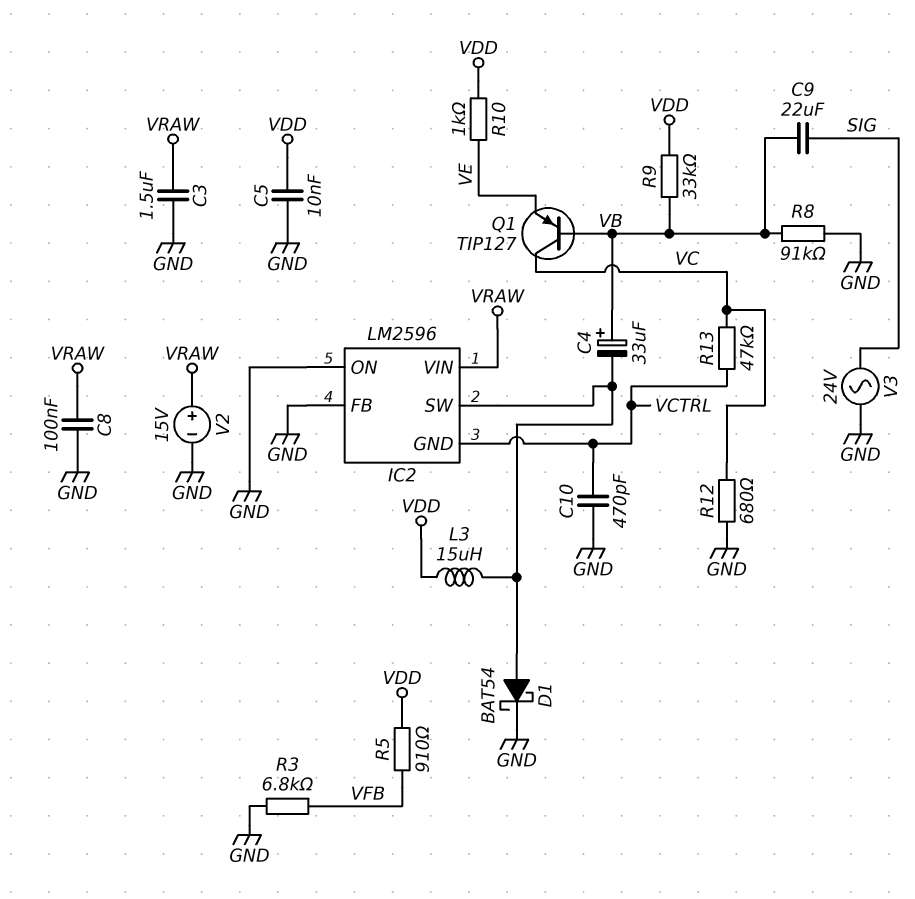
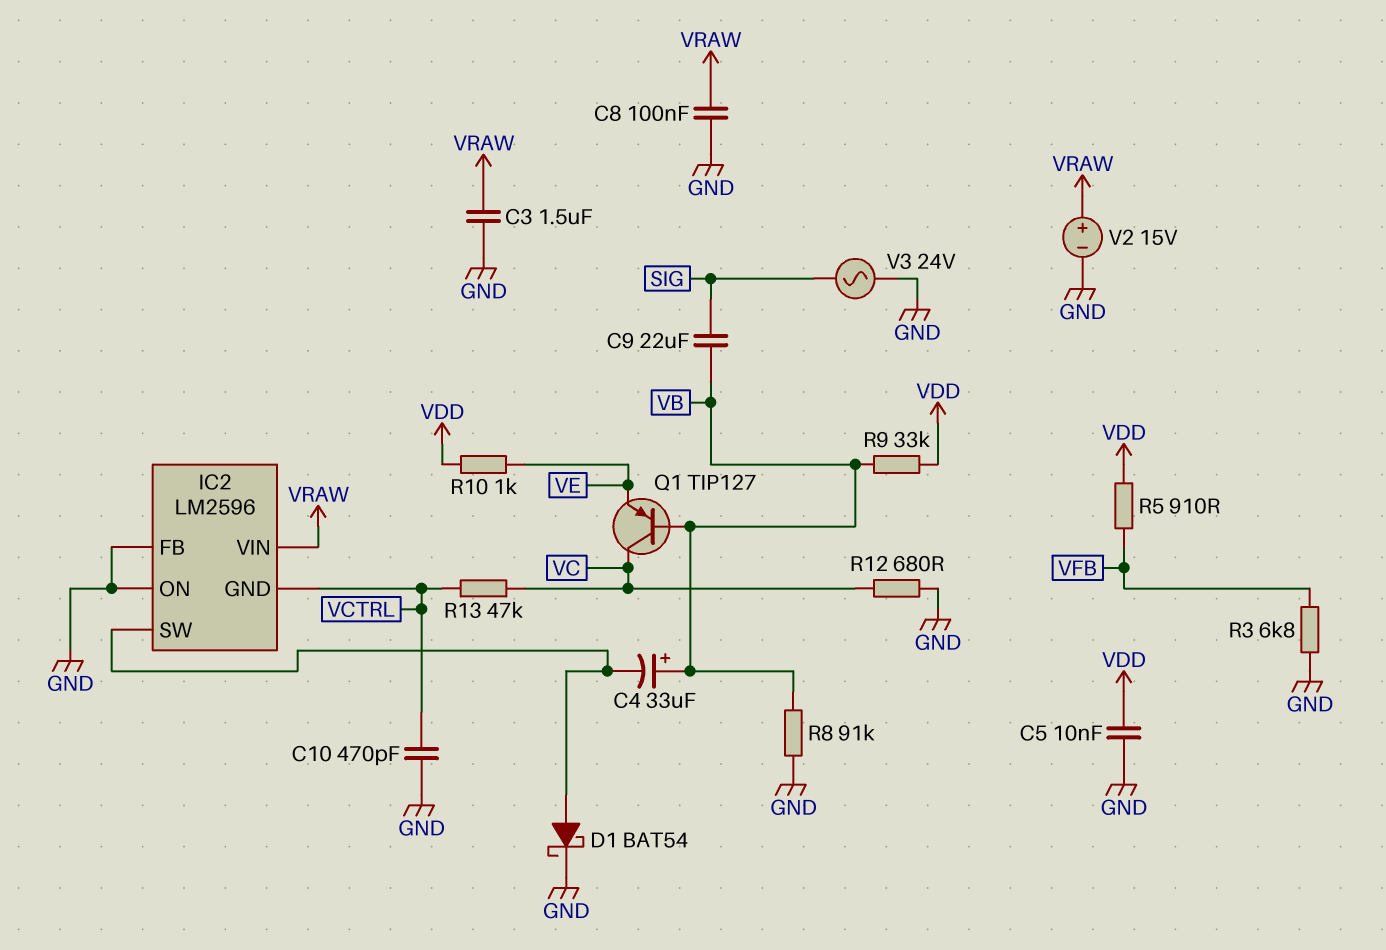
L3: 15uH (IC2/SW, VDD) -> none

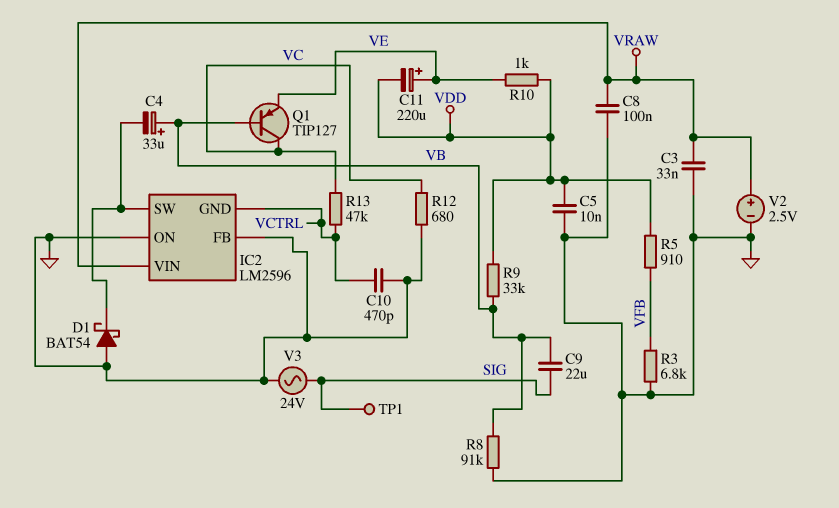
C3: 1.5uF (GND, VRAW) -> 33nF (GND, VRAW)
C11: none -> 220uF (plus VE, minus VDD)
D1: schottky BAT54 (A IC2/SW, K GND) -> schottky BAT54 (A GND, K IC2/SW)
TP1: none -> test point (SIG)
V2: 15V (plus VRAW, minus GND) -> 2.5V (plus VRAW, minus GND)

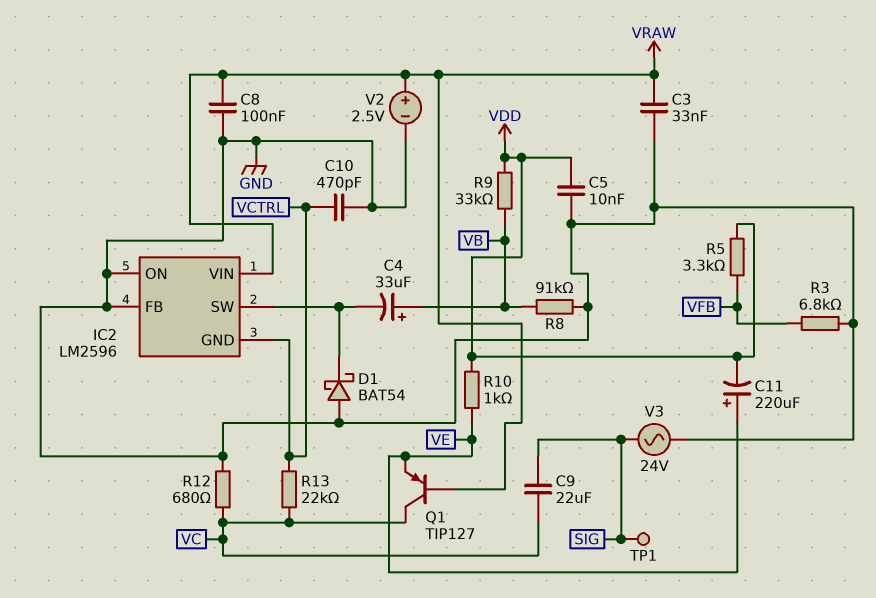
C9: 22uF (SIG, VB) -> 22uF (SIG, VC)
Q1: PNP TIP127 (B VB, C VC, E VE) -> PNP TIP127 (B VRAW, C VC, E VE)
R5: 910 (VDD, VFB) -> 3.3k (VDD, VFB)
R13: 47k (VC, VCTRL) -> 22k (VC, VCTRL)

────

*WHAT IS BEING ASKED*
Leaving all pictures aside, quote each record exactly.

*EXERCISE SOLUTION*
L3: 15uH (IC2/SW, VDD) -> none

C3: 1.5uF (GND, VRAW) -> 33nF (GND, VRAW)
C11: none -> 220uF (plus VE, minus VDD)
D1: schottky BAT54 (A IC2/SW, K GND) -> schottky BAT54 (A GND, K IC2/SW)
TP1: none -> test point (SIG)
V2: 15V (plus VRAW, minus GND) -> 2.5V (plus VRAW, minus GND)

C9: 22uF (SIG, VB) -> 22uF (SIG, VC)
Q1: PNP TIP127 (B VB, C VC, E VE) -> PNP TIP127 (B VRAW, C VC, E VE)
R5: 910 (VDD, VFB) -> 3.3k (VDD, VFB)
R13: 47k (VC, VCTRL) -> 22k (VC, VCTRL)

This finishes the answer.